**TASK INSTRUCTIONS**
The lines needed are those from the start of the records through the line holding "building: none -> [132,220,380,268]", each copied exactly.
━━━
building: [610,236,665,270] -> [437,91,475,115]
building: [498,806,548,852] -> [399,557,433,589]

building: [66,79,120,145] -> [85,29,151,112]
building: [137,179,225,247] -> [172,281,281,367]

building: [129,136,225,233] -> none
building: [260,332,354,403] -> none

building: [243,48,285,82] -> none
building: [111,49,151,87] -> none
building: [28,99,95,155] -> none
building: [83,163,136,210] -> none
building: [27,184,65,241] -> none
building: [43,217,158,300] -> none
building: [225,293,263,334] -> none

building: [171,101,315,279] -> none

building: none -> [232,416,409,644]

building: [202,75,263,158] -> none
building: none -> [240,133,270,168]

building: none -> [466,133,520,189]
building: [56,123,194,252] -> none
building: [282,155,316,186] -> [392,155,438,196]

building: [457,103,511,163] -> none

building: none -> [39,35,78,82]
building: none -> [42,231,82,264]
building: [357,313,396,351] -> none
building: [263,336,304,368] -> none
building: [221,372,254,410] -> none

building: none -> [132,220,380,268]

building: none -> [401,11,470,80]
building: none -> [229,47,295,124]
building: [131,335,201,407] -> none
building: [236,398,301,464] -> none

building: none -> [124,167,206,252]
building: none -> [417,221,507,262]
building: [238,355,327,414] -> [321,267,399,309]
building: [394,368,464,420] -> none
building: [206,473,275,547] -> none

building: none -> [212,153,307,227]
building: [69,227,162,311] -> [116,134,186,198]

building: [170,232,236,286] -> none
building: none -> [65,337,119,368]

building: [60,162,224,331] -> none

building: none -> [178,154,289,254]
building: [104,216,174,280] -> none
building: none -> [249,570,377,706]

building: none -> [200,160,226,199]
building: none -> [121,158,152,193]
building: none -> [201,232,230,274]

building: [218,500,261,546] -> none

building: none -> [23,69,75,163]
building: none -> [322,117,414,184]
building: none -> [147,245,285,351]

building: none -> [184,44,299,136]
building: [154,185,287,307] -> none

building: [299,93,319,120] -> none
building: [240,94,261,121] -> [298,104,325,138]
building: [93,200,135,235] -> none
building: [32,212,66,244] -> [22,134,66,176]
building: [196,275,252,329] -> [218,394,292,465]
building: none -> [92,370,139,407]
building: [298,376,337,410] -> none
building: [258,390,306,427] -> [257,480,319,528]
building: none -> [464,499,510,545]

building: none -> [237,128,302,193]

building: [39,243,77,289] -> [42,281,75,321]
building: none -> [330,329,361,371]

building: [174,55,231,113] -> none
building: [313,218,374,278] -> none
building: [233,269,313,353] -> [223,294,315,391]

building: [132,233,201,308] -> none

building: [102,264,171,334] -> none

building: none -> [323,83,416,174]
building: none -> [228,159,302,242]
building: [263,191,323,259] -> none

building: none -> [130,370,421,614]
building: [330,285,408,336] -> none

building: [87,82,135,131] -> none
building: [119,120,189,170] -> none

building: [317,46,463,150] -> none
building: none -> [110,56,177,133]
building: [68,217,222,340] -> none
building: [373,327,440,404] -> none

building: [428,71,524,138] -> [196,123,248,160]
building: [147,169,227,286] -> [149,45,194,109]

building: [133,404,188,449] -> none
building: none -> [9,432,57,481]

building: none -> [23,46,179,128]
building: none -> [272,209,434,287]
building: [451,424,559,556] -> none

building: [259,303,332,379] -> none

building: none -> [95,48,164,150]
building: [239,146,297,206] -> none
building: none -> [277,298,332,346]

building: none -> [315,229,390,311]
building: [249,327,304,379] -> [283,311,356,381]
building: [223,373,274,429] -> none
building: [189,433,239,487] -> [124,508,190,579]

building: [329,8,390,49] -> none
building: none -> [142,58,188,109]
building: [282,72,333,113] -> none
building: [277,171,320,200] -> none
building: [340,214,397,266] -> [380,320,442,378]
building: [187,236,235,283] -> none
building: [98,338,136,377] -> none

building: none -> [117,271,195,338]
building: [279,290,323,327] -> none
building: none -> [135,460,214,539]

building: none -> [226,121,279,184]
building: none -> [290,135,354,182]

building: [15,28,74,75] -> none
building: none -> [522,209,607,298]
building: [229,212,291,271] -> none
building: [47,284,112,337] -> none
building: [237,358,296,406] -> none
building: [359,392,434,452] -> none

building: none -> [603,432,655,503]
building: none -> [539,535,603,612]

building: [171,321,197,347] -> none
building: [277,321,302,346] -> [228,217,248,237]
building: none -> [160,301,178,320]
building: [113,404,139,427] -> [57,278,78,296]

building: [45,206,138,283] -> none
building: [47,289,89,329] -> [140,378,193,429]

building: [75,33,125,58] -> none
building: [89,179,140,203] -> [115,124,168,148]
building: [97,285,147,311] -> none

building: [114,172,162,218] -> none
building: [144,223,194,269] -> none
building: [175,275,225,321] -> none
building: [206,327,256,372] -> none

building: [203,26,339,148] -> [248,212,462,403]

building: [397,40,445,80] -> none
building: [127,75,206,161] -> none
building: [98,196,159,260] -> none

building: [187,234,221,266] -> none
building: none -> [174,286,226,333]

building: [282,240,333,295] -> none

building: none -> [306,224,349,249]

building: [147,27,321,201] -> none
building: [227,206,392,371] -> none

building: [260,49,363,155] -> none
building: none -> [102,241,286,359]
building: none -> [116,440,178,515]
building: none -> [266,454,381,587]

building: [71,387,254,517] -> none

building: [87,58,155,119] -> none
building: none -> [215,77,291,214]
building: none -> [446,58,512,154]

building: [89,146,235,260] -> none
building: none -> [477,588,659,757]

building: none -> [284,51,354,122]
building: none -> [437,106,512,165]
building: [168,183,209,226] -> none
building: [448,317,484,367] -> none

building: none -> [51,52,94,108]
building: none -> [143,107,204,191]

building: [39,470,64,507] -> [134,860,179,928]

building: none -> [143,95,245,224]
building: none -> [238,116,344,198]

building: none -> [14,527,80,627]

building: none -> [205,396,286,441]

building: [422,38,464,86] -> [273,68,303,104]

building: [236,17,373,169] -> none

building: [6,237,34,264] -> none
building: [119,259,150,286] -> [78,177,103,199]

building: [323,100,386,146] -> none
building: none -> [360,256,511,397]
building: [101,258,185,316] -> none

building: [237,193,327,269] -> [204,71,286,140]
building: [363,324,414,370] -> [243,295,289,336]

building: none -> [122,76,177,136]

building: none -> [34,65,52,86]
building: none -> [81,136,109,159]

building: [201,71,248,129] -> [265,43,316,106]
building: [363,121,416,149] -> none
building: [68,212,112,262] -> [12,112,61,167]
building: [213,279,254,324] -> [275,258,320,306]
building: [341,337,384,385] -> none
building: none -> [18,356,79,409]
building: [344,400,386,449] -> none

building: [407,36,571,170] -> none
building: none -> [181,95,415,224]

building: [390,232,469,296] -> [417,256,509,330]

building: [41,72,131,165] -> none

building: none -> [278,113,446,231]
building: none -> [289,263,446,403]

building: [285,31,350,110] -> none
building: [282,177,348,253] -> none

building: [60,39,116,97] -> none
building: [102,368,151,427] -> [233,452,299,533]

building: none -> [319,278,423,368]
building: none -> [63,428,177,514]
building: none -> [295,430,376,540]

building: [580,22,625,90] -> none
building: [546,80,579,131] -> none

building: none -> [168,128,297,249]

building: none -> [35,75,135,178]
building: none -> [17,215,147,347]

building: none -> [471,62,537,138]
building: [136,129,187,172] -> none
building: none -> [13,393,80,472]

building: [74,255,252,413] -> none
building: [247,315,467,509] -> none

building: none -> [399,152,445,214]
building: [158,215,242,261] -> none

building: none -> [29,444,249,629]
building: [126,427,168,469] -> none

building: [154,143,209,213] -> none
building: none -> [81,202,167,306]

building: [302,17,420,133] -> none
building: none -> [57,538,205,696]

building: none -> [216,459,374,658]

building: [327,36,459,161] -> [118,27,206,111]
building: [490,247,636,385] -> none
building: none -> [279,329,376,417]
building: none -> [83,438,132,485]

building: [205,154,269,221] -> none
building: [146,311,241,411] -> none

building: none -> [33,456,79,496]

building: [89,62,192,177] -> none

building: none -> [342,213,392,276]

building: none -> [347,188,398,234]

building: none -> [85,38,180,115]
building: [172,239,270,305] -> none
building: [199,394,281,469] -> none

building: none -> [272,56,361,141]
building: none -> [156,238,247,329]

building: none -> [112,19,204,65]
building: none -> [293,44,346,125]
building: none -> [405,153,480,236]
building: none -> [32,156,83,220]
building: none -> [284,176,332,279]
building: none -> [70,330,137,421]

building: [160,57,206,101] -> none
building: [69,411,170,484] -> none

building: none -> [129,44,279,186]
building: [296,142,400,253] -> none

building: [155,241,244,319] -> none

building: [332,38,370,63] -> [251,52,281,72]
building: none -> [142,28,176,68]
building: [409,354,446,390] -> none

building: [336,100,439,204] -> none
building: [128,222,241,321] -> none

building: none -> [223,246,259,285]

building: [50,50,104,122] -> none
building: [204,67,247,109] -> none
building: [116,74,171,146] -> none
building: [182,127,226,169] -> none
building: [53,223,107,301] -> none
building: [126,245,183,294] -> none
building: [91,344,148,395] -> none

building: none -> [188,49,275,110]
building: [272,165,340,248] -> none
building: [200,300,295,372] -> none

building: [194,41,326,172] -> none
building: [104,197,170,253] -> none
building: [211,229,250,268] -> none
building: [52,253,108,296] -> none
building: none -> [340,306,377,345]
━━━
**RESULT BELOW**
building: [610,236,665,270] -> [437,91,475,115]
building: [498,806,548,852] -> [399,557,433,589]

building: [66,79,120,145] -> [85,29,151,112]
building: [137,179,225,247] -> [172,281,281,367]

building: [129,136,225,233] -> none
building: [260,332,354,403] -> none

building: [243,48,285,82] -> none
building: [111,49,151,87] -> none
building: [28,99,95,155] -> none
building: [83,163,136,210] -> none
building: [27,184,65,241] -> none
building: [43,217,158,300] -> none
building: [225,293,263,334] -> none

building: [171,101,315,279] -> none

building: none -> [232,416,409,644]

building: [202,75,263,158] -> none
building: none -> [240,133,270,168]

building: none -> [466,133,520,189]
building: [56,123,194,252] -> none
building: [282,155,316,186] -> [392,155,438,196]

building: [457,103,511,163] -> none

building: none -> [39,35,78,82]
building: none -> [42,231,82,264]
building: [357,313,396,351] -> none
building: [263,336,304,368] -> none
building: [221,372,254,410] -> none

building: none -> [132,220,380,268]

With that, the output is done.